> _TRY IT_
The answer must be every entry, retyped without a single difference.

> _GIVEN RECORDS_

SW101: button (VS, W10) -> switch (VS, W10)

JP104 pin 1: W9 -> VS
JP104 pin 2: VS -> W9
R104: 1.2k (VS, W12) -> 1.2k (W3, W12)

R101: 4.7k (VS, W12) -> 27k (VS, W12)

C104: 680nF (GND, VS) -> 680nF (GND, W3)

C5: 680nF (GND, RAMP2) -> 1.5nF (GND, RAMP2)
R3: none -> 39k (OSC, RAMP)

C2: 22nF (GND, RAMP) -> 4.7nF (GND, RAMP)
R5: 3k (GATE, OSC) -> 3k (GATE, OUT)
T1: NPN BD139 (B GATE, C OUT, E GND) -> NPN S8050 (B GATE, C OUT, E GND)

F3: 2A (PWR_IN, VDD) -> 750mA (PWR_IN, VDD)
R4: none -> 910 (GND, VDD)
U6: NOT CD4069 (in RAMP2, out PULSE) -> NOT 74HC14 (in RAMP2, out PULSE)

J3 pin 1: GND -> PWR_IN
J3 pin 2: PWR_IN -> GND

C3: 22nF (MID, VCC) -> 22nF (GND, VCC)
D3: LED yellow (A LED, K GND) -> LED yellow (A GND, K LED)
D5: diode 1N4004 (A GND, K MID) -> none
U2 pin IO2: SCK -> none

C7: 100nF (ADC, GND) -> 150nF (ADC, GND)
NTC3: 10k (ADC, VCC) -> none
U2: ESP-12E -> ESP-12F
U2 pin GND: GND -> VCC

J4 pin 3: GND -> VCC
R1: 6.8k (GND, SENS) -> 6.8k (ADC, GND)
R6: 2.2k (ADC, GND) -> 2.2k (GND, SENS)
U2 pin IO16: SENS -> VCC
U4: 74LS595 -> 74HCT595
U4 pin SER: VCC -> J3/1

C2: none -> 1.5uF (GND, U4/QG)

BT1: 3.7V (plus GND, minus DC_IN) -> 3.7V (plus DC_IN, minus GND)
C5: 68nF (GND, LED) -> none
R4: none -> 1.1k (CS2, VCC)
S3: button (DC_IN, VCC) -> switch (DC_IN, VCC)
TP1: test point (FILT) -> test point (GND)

> _ANSWER SPACE_
SW101: button (VS, W10) -> switch (VS, W10)

JP104 pin 1: W9 -> VS
JP104 pin 2: VS -> W9
R104: 1.2k (VS, W12) -> 1.2k (W3, W12)

R101: 4.7k (VS, W12) -> 27k (VS, W12)

C104: 680nF (GND, VS) -> 680nF (GND, W3)

C5: 680nF (GND, RAMP2) -> 1.5nF (GND, RAMP2)
R3: none -> 39k (OSC, RAMP)

C2: 22nF (GND, RAMP) -> 4.7nF (GND, RAMP)
R5: 3k (GATE, OSC) -> 3k (GATE, OUT)
T1: NPN BD139 (B GATE, C OUT, E GND) -> NPN S8050 (B GATE, C OUT, E GND)

F3: 2A (PWR_IN, VDD) -> 750mA (PWR_IN, VDD)
R4: none -> 910 (GND, VDD)
U6: NOT CD4069 (in RAMP2, out PULSE) -> NOT 74HC14 (in RAMP2, out PULSE)

J3 pin 1: GND -> PWR_IN
J3 pin 2: PWR_IN -> GND

C3: 22nF (MID, VCC) -> 22nF (GND, VCC)
D3: LED yellow (A LED, K GND) -> LED yellow (A GND, K LED)
D5: diode 1N4004 (A GND, K MID) -> none
U2 pin IO2: SCK -> none

C7: 100nF (ADC, GND) -> 150nF (ADC, GND)
NTC3: 10k (ADC, VCC) -> none
U2: ESP-12E -> ESP-12F
U2 pin GND: GND -> VCC

J4 pin 3: GND -> VCC
R1: 6.8k (GND, SENS) -> 6.8k (ADC, GND)
R6: 2.2k (ADC, GND) -> 2.2k (GND, SENS)
U2 pin IO16: SENS -> VCC
U4: 74LS595 -> 74HCT595
U4 pin SER: VCC -> J3/1

C2: none -> 1.5uF (GND, U4/QG)

BT1: 3.7V (plus GND, minus DC_IN) -> 3.7V (plus DC_IN, minus GND)
C5: 68nF (GND, LED) -> none
R4: none -> 1.1k (CS2, VCC)
S3: button (DC_IN, VCC) -> switch (DC_IN, VCC)
TP1: test point (FILT) -> test point (GND)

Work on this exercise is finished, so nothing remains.